• [INFORMATION]
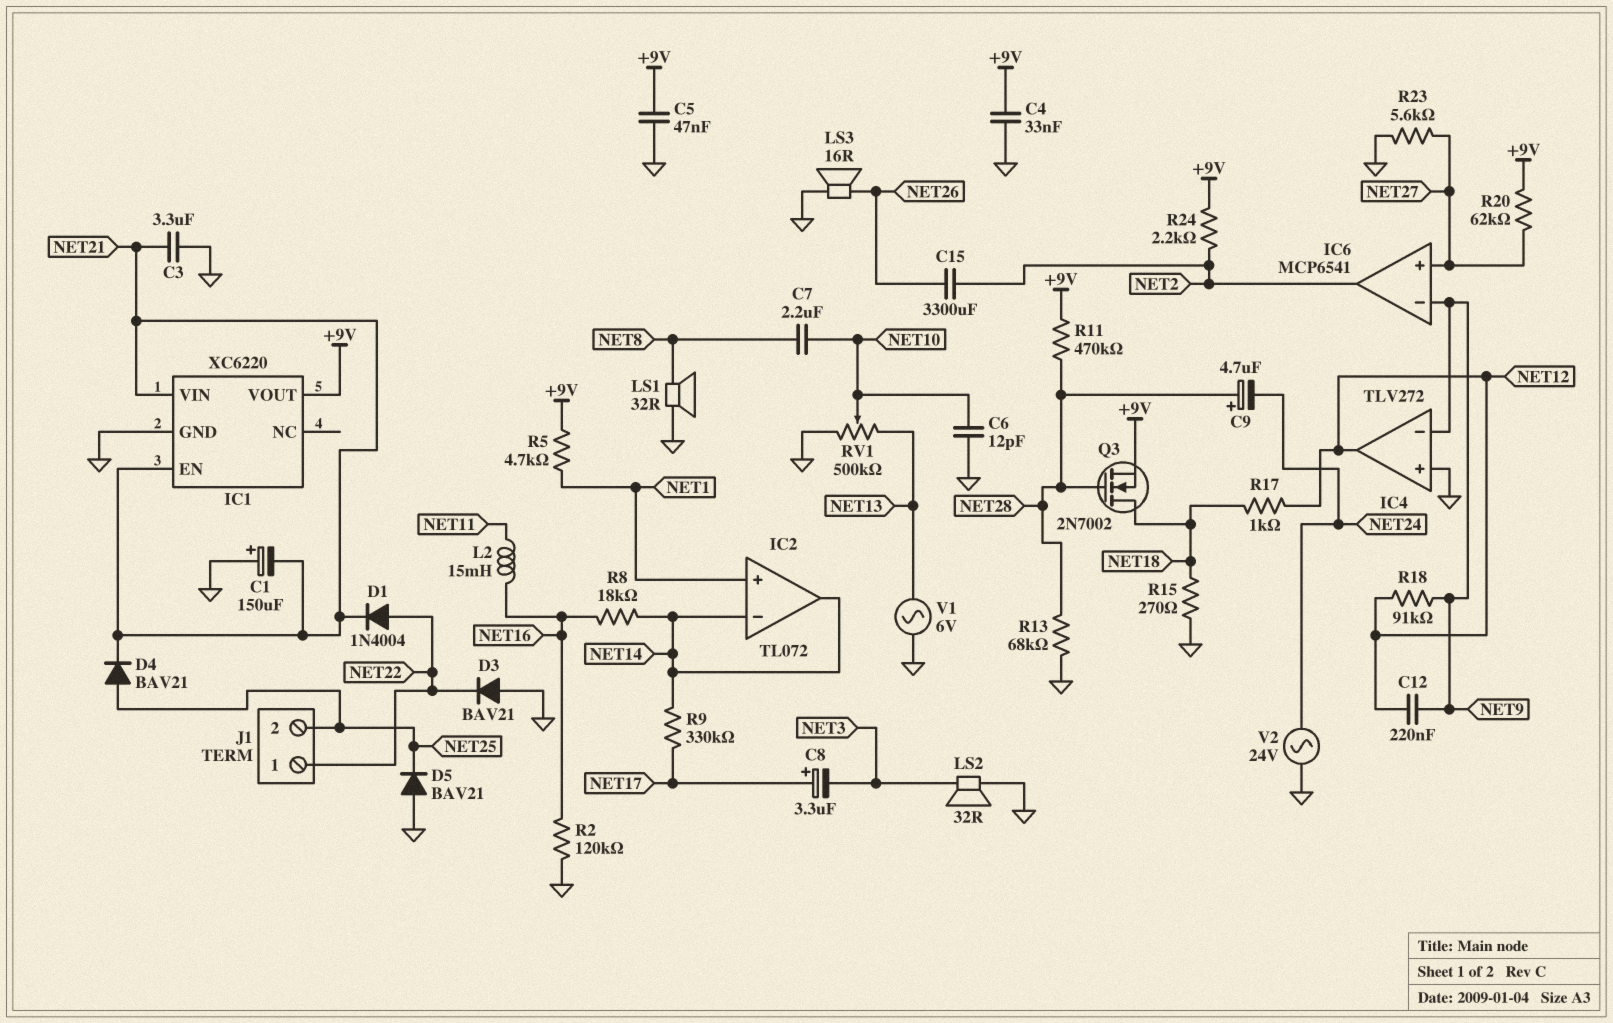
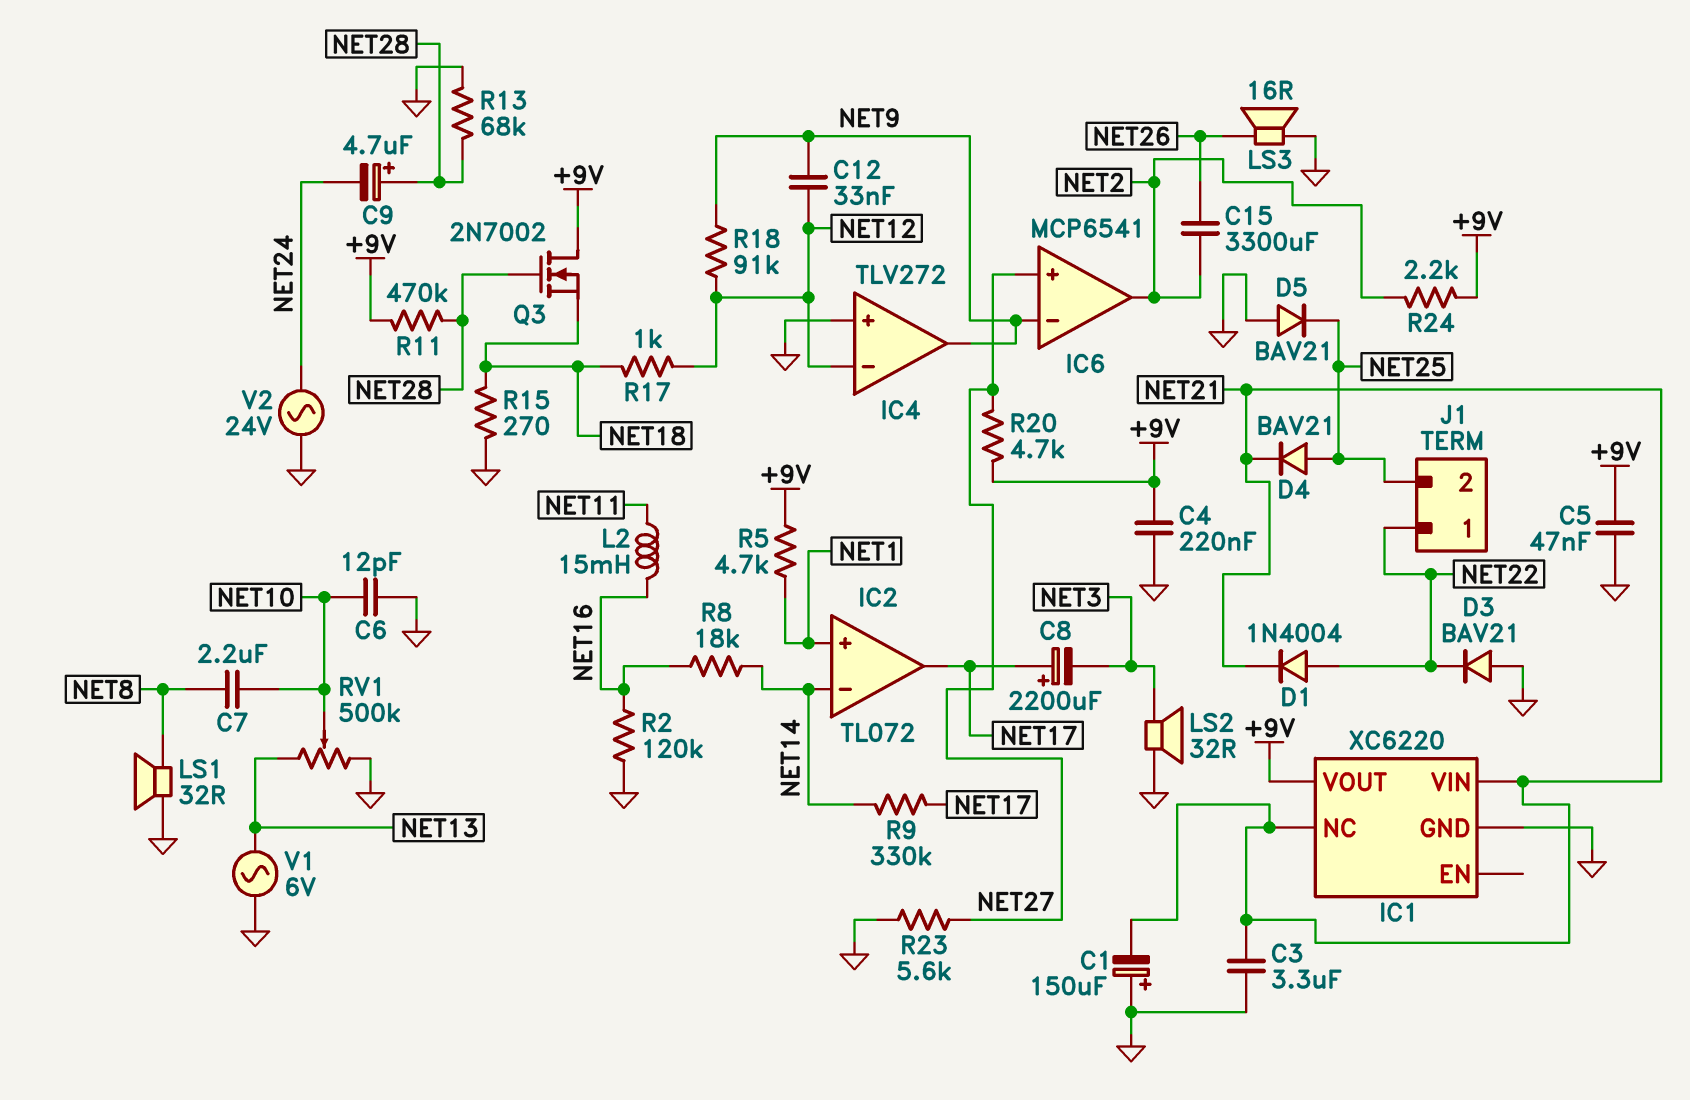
C4: 33nF (+9V, GND) -> 220nF (+9V, GND)
C8: 3.3uF (plus NET17, minus NET3) -> 2200uF (plus NET17, minus NET3)
C12: 220nF (NET9, NET12) -> 33nF (NET9, NET12)
IC1 pin EN: NET21 -> none
IC1 pin NC: none -> NET21
IC2 pin out: NET14 -> NET17
IC4 pin in-: NET9 -> NET12
IC4 pin out: NET12 -> NET9
Q3: NMOS 2N7002 (G NET28, D NET18, S +9V) -> NMOS 2N7002 (G NET28, D +9V, S NET18)
R20: 62k (+9V, NET27) -> 4.7k (+9V, NET27)

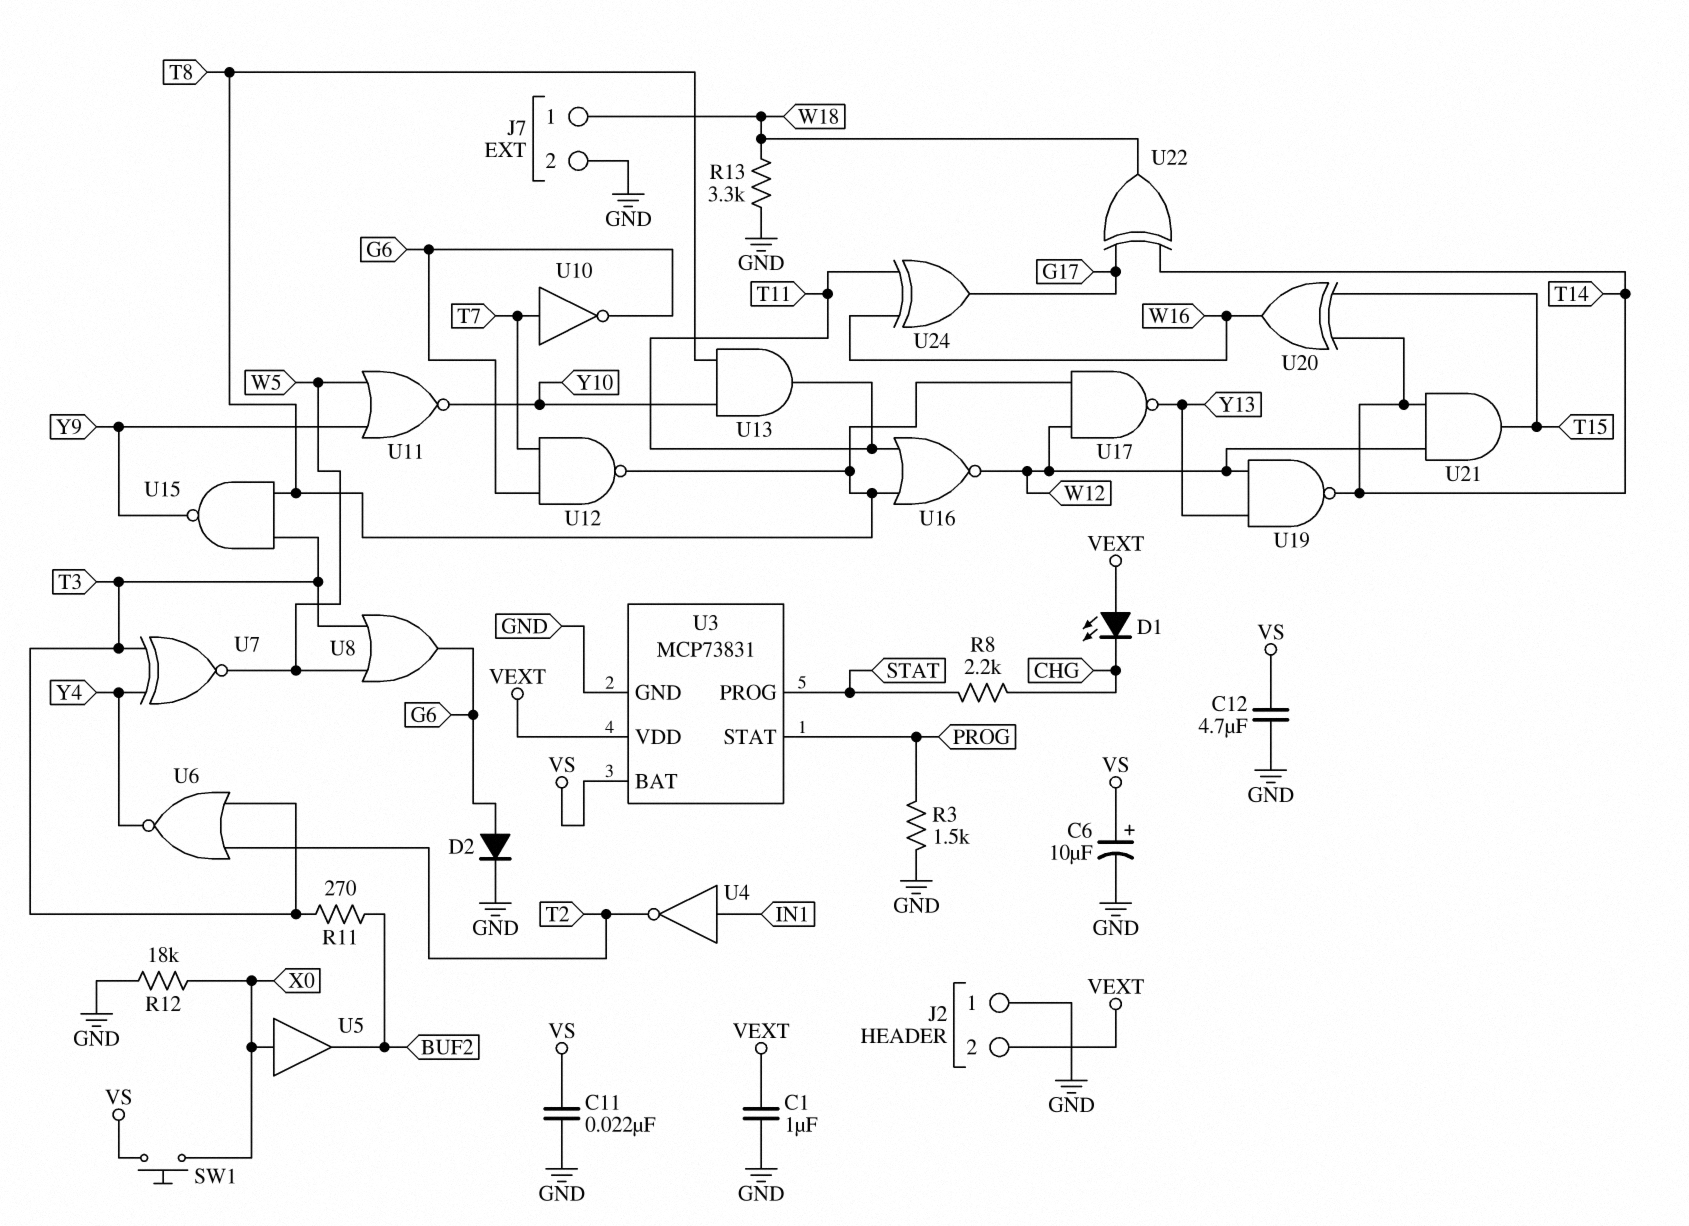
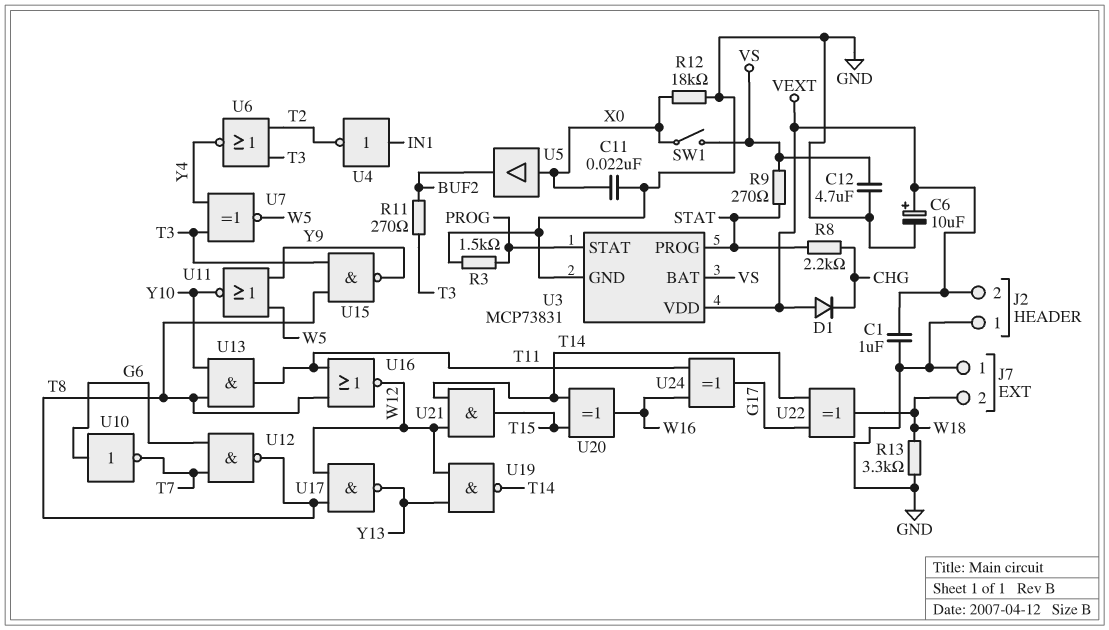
C6: 10uF (plus VS, minus GND) -> 10uF (plus VEXT, minus GND)
C11: 22nF (GND, VS) -> 22nF (GND, X0)
D1: LED (A VEXT, K CHG) -> diode (A VEXT, K CHG)
D2: diode (A G6, K GND) -> none
J7 pin 1: W18 -> GND
J7 pin 2: GND -> W18
R9: none -> 270 (STAT, VS)
SW1: button (VS, X0) -> switch (VS, X0)
U8: OR (in T3, in W5, out G6) -> none
U10: NOT (in T7, out G6) -> NOT (in G6, out T7)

• [YOUR OBJECTIVE] The lines above must be transcribed exactly, with every picture left out.

• [RESULT OF THIS TASK]
C4: 33nF (+9V, GND) -> 220nF (+9V, GND)
C8: 3.3uF (plus NET17, minus NET3) -> 2200uF (plus NET17, minus NET3)
C12: 220nF (NET9, NET12) -> 33nF (NET9, NET12)
IC1 pin EN: NET21 -> none
IC1 pin NC: none -> NET21
IC2 pin out: NET14 -> NET17
IC4 pin in-: NET9 -> NET12
IC4 pin out: NET12 -> NET9
Q3: NMOS 2N7002 (G NET28, D NET18, S +9V) -> NMOS 2N7002 (G NET28, D +9V, S NET18)
R20: 62k (+9V, NET27) -> 4.7k (+9V, NET27)

C6: 10uF (plus VS, minus GND) -> 10uF (plus VEXT, minus GND)
C11: 22nF (GND, VS) -> 22nF (GND, X0)
D1: LED (A VEXT, K CHG) -> diode (A VEXT, K CHG)
D2: diode (A G6, K GND) -> none
J7 pin 1: W18 -> GND
J7 pin 2: GND -> W18
R9: none -> 270 (STAT, VS)
SW1: button (VS, X0) -> switch (VS, X0)
U8: OR (in T3, in W5, out G6) -> none
U10: NOT (in T7, out G6) -> NOT (in G6, out T7)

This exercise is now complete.